• Problem description: Write out the lines from the one that contains "orange star at" through the last line, including both of those, and leave the pictures out of your answer.

## Begin Data to process

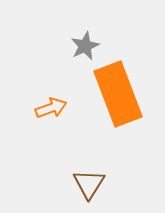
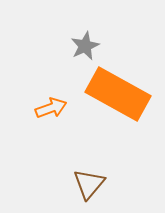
orange rectangle: rotated 40 degrees counterclockwise
brown triangle: rotated 8 degrees clockwise
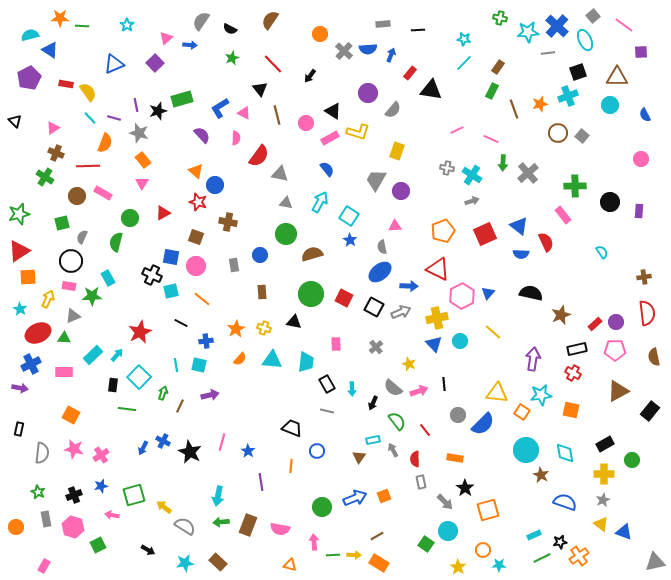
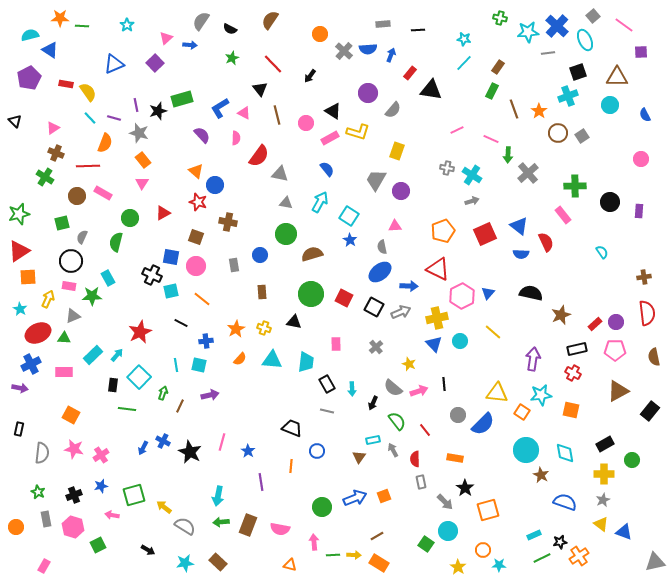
orange star at (540, 104): moved 1 px left, 7 px down; rotated 21 degrees counterclockwise
gray square at (582, 136): rotated 16 degrees clockwise
green arrow at (503, 163): moved 5 px right, 8 px up
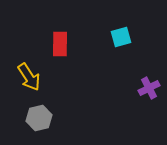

## End Data to process

• Right answer:
orange star at (540, 104): moved 1 px left, 7 px down; rotated 21 degrees counterclockwise
gray square at (582, 136): rotated 16 degrees clockwise
green arrow at (503, 163): moved 5 px right, 8 px up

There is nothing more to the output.